Rewrite the lines between the one holding "HJG: 6:46 -> 6:41" and the one holding "EYJ: 10:45 -> 10:47", inclusive, switching every "none" to "off" and changing nothing else. Leave the pictures out of your answer.

-- START Available records --

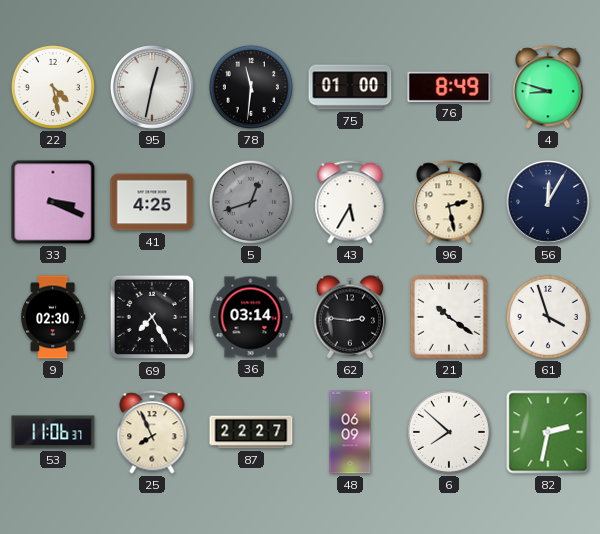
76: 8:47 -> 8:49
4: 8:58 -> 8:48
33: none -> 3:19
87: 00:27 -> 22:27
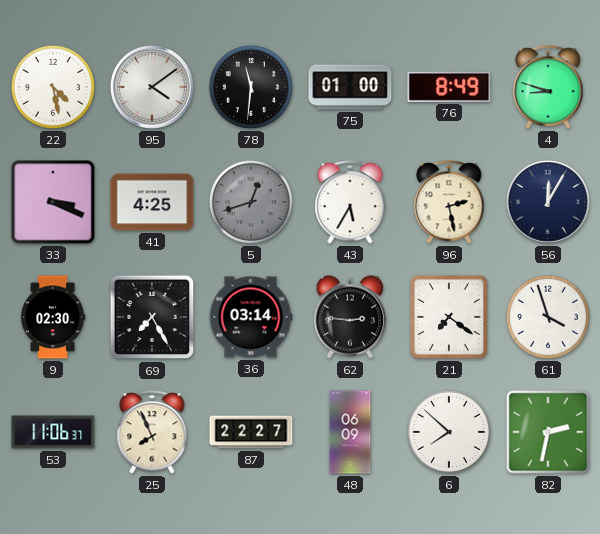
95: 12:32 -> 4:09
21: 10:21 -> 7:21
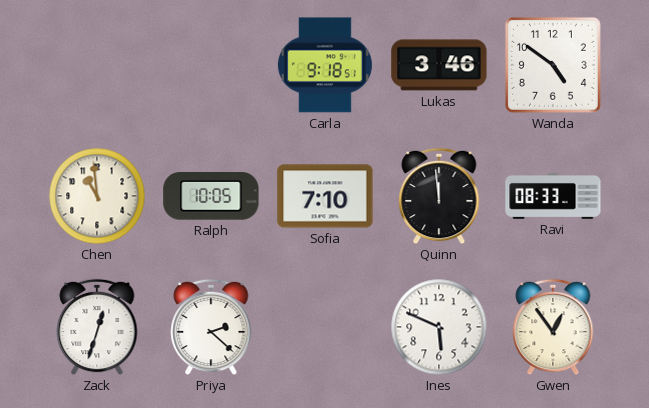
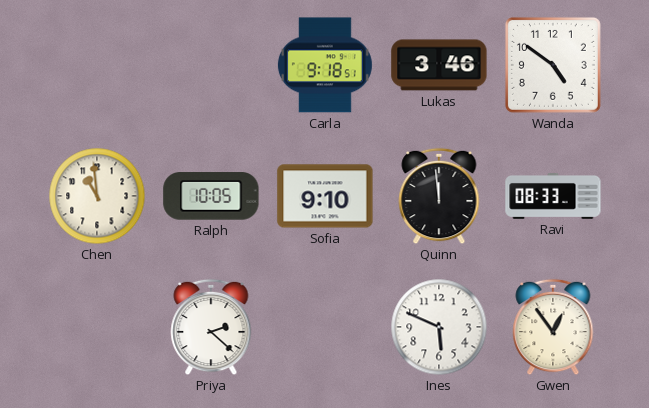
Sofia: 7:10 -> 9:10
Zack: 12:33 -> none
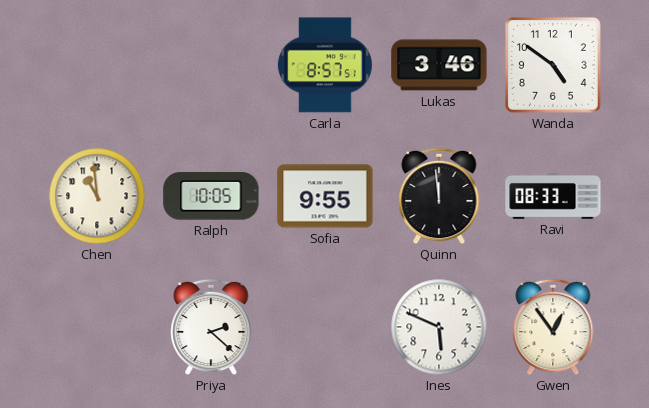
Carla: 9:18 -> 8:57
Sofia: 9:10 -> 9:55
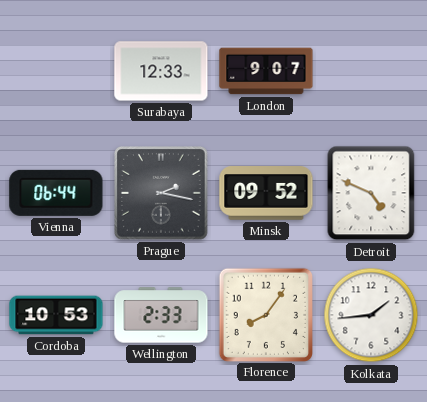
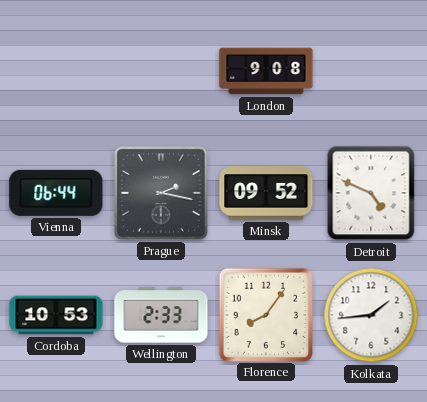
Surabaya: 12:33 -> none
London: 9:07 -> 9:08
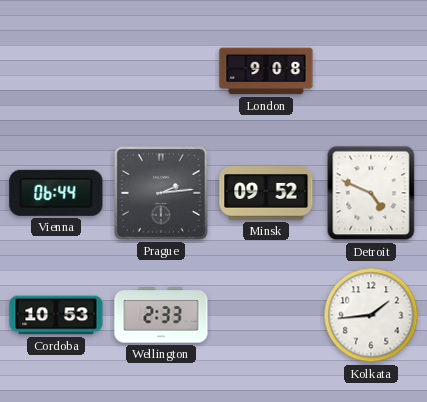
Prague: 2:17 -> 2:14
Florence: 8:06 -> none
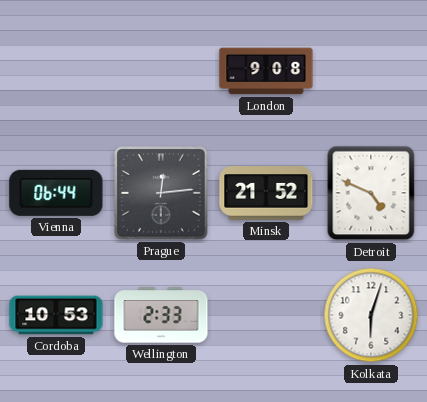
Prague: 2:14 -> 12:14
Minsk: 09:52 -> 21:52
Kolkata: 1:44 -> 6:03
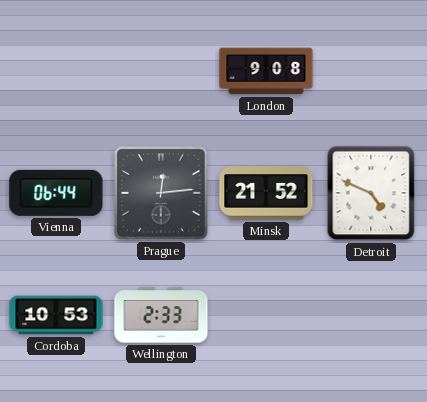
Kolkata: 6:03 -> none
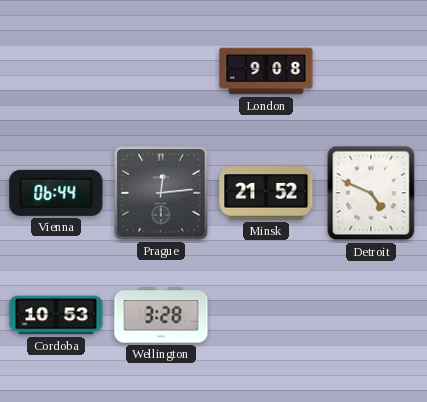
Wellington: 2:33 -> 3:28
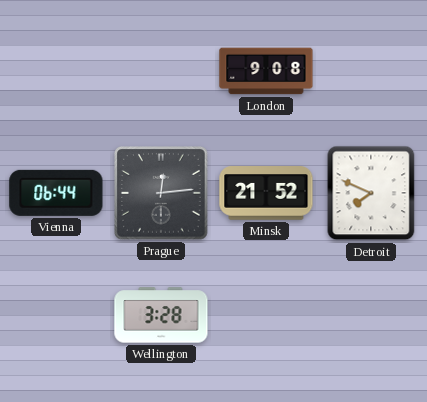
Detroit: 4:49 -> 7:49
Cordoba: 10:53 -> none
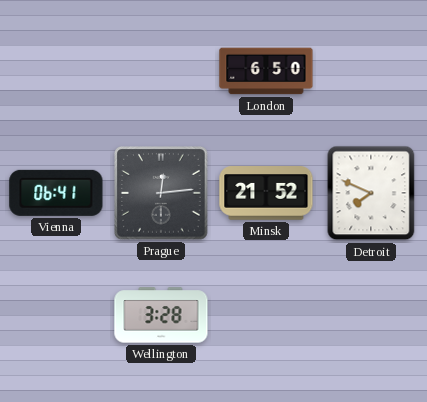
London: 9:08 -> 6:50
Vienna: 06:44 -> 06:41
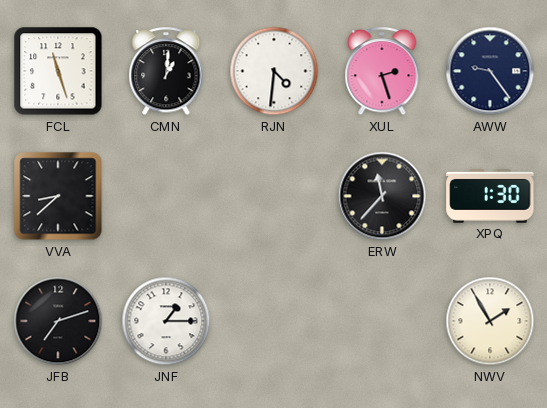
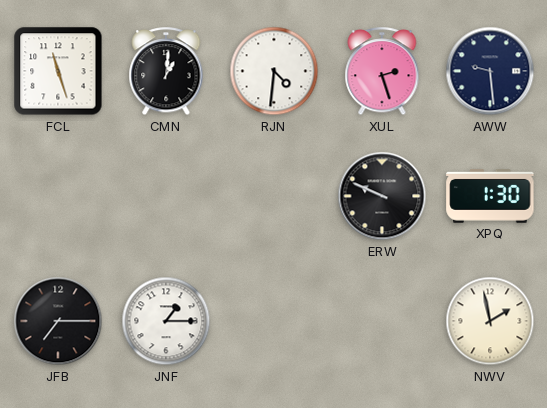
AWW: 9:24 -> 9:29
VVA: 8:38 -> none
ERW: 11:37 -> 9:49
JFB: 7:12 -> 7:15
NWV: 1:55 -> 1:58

-- END Available records --
-- START Available records --

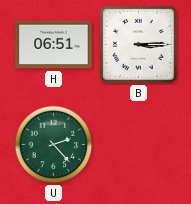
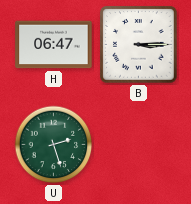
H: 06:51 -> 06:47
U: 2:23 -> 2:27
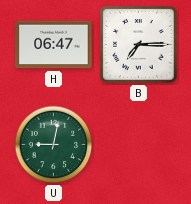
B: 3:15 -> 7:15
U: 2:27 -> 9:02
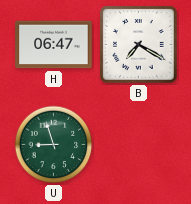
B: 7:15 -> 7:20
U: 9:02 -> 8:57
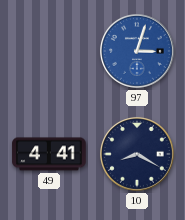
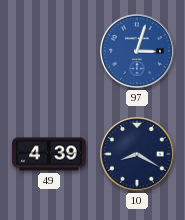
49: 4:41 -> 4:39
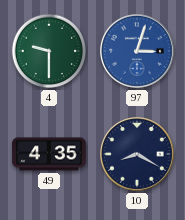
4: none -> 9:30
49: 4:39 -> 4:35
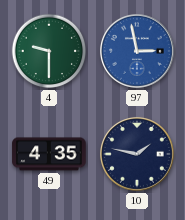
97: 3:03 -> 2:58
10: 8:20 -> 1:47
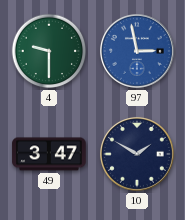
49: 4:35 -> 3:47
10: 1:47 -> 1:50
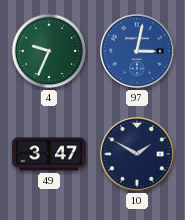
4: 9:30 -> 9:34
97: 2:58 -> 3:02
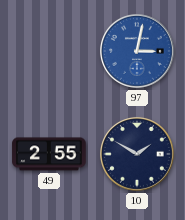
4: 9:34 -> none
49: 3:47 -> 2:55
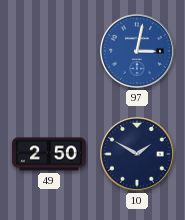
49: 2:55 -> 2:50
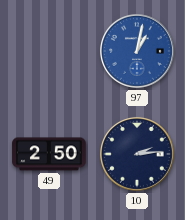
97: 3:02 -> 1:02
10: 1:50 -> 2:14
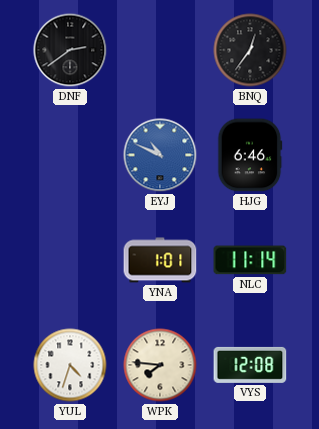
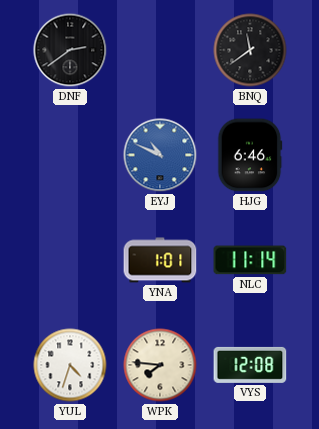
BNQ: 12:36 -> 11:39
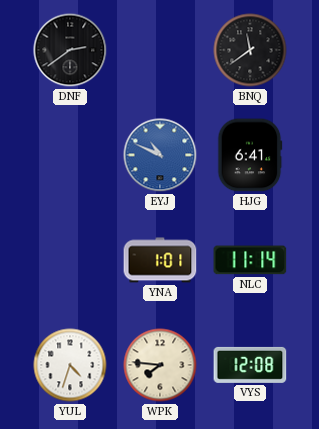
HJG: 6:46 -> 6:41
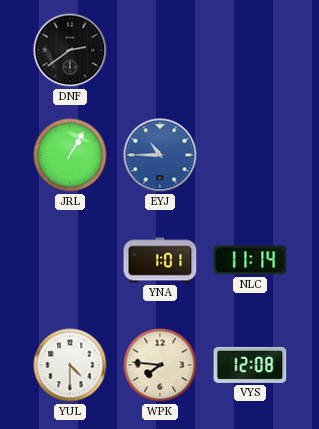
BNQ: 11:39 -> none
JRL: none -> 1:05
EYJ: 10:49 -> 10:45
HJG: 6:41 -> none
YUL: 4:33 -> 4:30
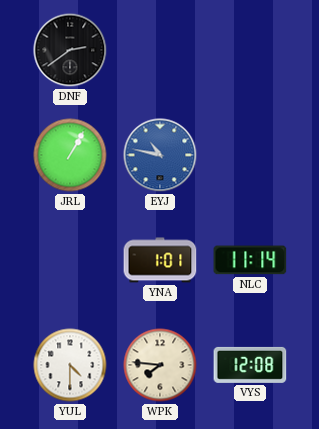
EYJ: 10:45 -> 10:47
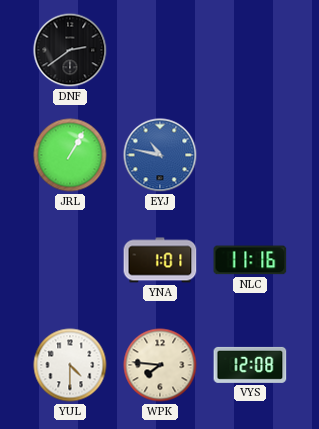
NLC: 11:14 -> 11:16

-- END Available records --
-- START Available records --

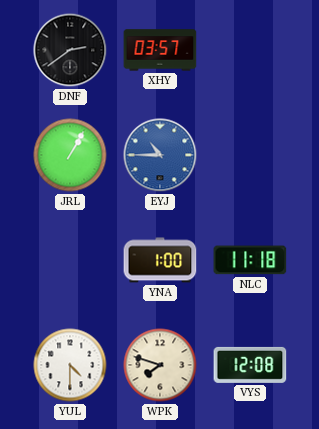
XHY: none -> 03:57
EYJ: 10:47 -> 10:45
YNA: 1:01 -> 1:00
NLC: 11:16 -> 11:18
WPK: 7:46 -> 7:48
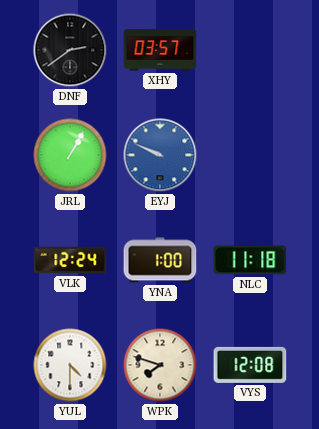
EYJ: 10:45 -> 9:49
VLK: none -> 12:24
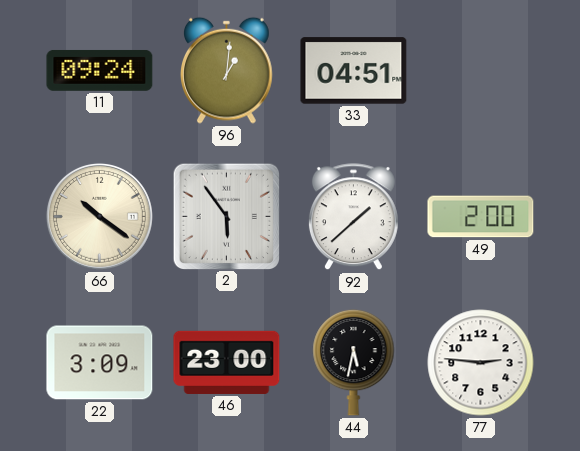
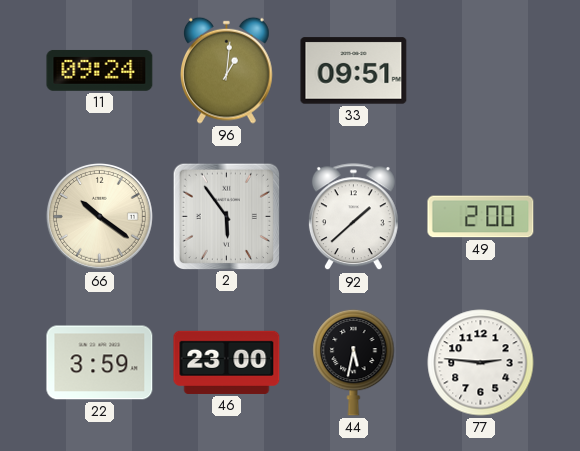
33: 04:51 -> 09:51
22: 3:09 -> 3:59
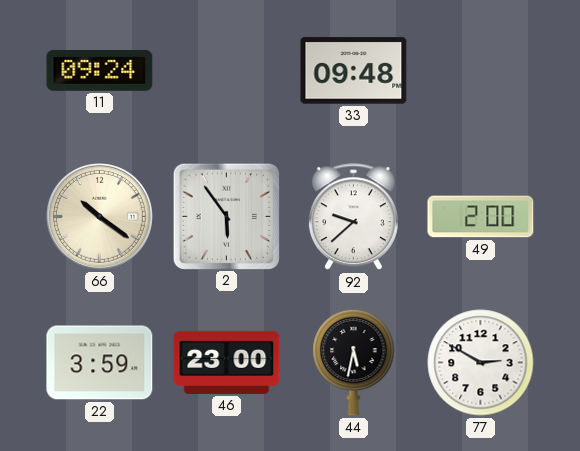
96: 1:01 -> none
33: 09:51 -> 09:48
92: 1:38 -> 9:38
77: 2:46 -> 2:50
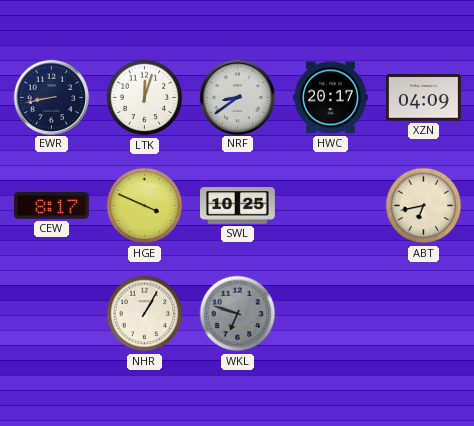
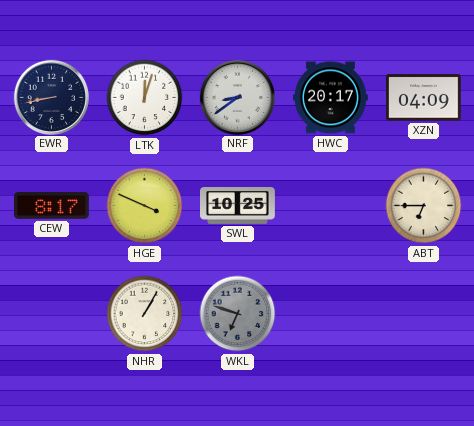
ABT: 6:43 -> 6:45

-- END Available records --

_Solution to this problem_:
HJG: 6:46 -> 6:41
BNQ: 11:39 -> off
JRL: off -> 1:05
EYJ: 10:49 -> 10:45
HJG: 6:41 -> off
YUL: 4:33 -> 4:30
EYJ: 10:45 -> 10:47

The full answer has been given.